* [What you have to do] Reproduce the rows below, substituting "turned" for every instance of "rotated" and leaving everything else as it stands.

* [Supplied material]
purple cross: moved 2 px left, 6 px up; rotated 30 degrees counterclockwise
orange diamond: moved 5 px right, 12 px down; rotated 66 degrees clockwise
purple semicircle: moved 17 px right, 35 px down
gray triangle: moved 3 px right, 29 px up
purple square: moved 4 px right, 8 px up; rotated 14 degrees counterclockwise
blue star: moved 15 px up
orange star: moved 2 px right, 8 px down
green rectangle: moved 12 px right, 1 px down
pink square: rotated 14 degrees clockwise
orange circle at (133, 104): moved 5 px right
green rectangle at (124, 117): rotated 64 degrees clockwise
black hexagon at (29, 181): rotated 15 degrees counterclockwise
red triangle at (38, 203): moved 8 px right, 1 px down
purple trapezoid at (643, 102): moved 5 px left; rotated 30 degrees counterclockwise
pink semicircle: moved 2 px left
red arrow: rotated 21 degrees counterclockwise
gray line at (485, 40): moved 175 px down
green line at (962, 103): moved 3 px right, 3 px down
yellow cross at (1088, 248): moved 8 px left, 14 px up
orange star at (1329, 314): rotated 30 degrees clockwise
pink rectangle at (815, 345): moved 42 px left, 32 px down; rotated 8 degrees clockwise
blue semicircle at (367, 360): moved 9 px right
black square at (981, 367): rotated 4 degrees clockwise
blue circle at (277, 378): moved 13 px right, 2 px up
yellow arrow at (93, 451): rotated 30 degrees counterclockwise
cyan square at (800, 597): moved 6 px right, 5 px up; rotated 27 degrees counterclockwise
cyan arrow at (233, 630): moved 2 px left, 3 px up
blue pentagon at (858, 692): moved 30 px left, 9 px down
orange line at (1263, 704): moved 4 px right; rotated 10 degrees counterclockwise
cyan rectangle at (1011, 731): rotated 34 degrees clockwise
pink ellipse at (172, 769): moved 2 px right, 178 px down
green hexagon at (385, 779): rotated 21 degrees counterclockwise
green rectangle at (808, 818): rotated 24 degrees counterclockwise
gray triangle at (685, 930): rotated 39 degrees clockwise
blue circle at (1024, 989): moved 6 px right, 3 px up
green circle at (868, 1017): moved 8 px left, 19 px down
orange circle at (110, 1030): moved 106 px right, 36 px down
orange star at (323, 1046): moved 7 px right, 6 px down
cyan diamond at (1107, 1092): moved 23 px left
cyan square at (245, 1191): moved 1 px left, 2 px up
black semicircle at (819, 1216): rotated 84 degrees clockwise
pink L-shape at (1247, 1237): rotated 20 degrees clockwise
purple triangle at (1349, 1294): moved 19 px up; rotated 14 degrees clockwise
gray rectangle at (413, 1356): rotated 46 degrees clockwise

* [Response to this task]
purple cross: moved 2 px left, 6 px up; turned 30 degrees counterclockwise
orange diamond: moved 5 px right, 12 px down; turned 66 degrees clockwise
purple semicircle: moved 17 px right, 35 px down
gray triangle: moved 3 px right, 29 px up
purple square: moved 4 px right, 8 px up; turned 14 degrees counterclockwise
blue star: moved 15 px up
orange star: moved 2 px right, 8 px down
green rectangle: moved 12 px right, 1 px down
pink square: turned 14 degrees clockwise
orange circle at (133, 104): moved 5 px right
green rectangle at (124, 117): turned 64 degrees clockwise
black hexagon at (29, 181): turned 15 degrees counterclockwise
red triangle at (38, 203): moved 8 px right, 1 px down
purple trapezoid at (643, 102): moved 5 px left; turned 30 degrees counterclockwise
pink semicircle: moved 2 px left
red arrow: turned 21 degrees counterclockwise
gray line at (485, 40): moved 175 px down
green line at (962, 103): moved 3 px right, 3 px down
yellow cross at (1088, 248): moved 8 px left, 14 px up
orange star at (1329, 314): turned 30 degrees clockwise
pink rectangle at (815, 345): moved 42 px left, 32 px down; turned 8 degrees clockwise
blue semicircle at (367, 360): moved 9 px right
black square at (981, 367): turned 4 degrees clockwise
blue circle at (277, 378): moved 13 px right, 2 px up
yellow arrow at (93, 451): turned 30 degrees counterclockwise
cyan square at (800, 597): moved 6 px right, 5 px up; turned 27 degrees counterclockwise
cyan arrow at (233, 630): moved 2 px left, 3 px up
blue pentagon at (858, 692): moved 30 px left, 9 px down
orange line at (1263, 704): moved 4 px right; turned 10 degrees counterclockwise
cyan rectangle at (1011, 731): turned 34 degrees clockwise
pink ellipse at (172, 769): moved 2 px right, 178 px down
green hexagon at (385, 779): turned 21 degrees counterclockwise
green rectangle at (808, 818): turned 24 degrees counterclockwise
gray triangle at (685, 930): turned 39 degrees clockwise
blue circle at (1024, 989): moved 6 px right, 3 px up
green circle at (868, 1017): moved 8 px left, 19 px down
orange circle at (110, 1030): moved 106 px right, 36 px down
orange star at (323, 1046): moved 7 px right, 6 px down
cyan diamond at (1107, 1092): moved 23 px left
cyan square at (245, 1191): moved 1 px left, 2 px up
black semicircle at (819, 1216): turned 84 degrees clockwise
pink L-shape at (1247, 1237): turned 20 degrees clockwise
purple triangle at (1349, 1294): moved 19 px up; turned 14 degrees clockwise
gray rectangle at (413, 1356): turned 46 degrees clockwise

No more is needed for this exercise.